Stored records

────────────────

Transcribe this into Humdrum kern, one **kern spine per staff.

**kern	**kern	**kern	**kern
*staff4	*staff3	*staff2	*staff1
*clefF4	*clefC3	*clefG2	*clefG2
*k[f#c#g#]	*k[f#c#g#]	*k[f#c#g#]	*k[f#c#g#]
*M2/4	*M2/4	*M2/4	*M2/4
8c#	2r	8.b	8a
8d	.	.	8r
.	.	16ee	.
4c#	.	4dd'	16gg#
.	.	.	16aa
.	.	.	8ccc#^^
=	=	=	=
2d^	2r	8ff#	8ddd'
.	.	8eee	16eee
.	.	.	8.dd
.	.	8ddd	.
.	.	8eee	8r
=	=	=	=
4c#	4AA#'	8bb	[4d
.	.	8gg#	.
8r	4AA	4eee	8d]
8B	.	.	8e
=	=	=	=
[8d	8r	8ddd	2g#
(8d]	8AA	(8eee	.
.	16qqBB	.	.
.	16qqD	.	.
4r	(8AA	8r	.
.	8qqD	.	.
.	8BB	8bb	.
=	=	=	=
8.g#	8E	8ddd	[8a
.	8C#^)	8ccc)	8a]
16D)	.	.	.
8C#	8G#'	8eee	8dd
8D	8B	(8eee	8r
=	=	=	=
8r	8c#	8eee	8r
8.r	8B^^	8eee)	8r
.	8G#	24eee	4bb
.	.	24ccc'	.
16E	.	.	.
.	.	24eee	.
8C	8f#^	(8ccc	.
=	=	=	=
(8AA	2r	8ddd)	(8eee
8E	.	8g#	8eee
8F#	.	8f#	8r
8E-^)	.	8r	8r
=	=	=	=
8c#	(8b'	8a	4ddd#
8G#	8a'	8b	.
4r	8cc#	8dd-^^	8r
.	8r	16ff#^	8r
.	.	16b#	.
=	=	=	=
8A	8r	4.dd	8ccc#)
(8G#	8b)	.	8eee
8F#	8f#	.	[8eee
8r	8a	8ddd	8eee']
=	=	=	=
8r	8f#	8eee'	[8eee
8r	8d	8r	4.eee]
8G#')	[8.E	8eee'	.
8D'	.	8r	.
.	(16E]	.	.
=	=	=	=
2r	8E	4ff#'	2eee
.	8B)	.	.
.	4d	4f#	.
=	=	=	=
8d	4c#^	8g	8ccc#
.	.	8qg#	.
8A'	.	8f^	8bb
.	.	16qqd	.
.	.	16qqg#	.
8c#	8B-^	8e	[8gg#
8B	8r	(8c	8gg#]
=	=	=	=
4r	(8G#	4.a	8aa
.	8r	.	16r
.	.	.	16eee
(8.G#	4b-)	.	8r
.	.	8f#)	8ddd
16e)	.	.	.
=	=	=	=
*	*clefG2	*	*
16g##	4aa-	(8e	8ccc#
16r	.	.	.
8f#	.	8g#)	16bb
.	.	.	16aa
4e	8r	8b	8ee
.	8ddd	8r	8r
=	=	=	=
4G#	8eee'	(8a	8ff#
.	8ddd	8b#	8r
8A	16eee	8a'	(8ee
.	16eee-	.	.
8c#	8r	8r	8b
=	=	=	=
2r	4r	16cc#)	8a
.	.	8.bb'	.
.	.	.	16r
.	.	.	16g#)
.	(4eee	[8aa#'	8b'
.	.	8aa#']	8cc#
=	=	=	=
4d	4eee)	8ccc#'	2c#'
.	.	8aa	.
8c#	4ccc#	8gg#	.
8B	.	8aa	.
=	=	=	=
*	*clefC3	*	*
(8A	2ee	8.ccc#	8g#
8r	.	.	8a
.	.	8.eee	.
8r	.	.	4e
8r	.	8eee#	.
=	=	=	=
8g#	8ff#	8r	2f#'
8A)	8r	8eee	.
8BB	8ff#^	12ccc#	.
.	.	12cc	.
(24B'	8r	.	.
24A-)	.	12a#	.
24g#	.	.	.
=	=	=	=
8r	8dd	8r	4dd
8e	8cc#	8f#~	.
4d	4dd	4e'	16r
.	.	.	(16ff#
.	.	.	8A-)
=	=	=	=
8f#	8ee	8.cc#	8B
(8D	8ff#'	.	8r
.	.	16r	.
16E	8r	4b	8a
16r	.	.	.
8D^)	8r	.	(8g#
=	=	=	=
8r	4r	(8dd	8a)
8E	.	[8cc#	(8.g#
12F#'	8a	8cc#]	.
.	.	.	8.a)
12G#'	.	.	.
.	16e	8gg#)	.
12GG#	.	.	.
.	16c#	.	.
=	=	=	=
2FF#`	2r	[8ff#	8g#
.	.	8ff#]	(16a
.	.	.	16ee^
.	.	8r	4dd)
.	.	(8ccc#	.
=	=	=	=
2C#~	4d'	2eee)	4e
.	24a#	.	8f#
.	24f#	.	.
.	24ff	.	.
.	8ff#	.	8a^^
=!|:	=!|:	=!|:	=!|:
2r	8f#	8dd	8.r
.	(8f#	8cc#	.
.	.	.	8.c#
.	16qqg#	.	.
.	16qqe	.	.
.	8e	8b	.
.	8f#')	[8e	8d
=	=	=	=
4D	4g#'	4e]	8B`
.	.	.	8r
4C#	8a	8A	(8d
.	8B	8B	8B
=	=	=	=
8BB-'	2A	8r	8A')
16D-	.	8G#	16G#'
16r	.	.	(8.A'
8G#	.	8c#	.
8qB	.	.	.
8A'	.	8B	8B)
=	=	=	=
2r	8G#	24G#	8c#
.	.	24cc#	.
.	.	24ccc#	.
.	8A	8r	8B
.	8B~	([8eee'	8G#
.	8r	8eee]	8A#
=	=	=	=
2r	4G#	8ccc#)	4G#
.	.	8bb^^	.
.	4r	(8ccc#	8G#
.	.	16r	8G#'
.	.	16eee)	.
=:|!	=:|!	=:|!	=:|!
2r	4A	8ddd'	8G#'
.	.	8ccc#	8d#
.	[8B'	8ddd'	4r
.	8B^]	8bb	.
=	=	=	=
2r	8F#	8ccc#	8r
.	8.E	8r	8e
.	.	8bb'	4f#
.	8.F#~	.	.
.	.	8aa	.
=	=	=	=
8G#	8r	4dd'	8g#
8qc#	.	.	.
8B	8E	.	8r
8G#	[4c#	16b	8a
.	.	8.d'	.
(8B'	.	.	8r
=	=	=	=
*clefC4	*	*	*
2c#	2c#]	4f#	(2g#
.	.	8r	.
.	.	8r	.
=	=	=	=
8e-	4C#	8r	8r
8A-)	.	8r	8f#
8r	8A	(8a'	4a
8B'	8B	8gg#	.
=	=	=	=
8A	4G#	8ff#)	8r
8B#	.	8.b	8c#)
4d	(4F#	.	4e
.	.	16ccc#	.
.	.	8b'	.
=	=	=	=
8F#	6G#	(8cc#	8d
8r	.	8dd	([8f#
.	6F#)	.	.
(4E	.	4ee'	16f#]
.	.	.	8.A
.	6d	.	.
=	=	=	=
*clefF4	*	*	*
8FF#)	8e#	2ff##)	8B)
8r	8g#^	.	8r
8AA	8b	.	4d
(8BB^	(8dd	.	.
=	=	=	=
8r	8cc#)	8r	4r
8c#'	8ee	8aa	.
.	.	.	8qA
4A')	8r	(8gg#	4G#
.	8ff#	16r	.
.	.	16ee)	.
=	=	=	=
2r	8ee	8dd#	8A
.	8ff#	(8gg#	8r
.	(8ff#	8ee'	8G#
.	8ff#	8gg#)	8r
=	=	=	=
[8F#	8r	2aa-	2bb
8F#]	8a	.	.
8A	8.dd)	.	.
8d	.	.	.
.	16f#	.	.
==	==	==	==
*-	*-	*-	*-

────────────────

Report every line of the records above that contains the string "kern", reproducing each line in full.

OUTPUT BELOW:
Transcribe this into Humdrum kern, one **kern spine per staff.
**kern	**kern	**kern	**kern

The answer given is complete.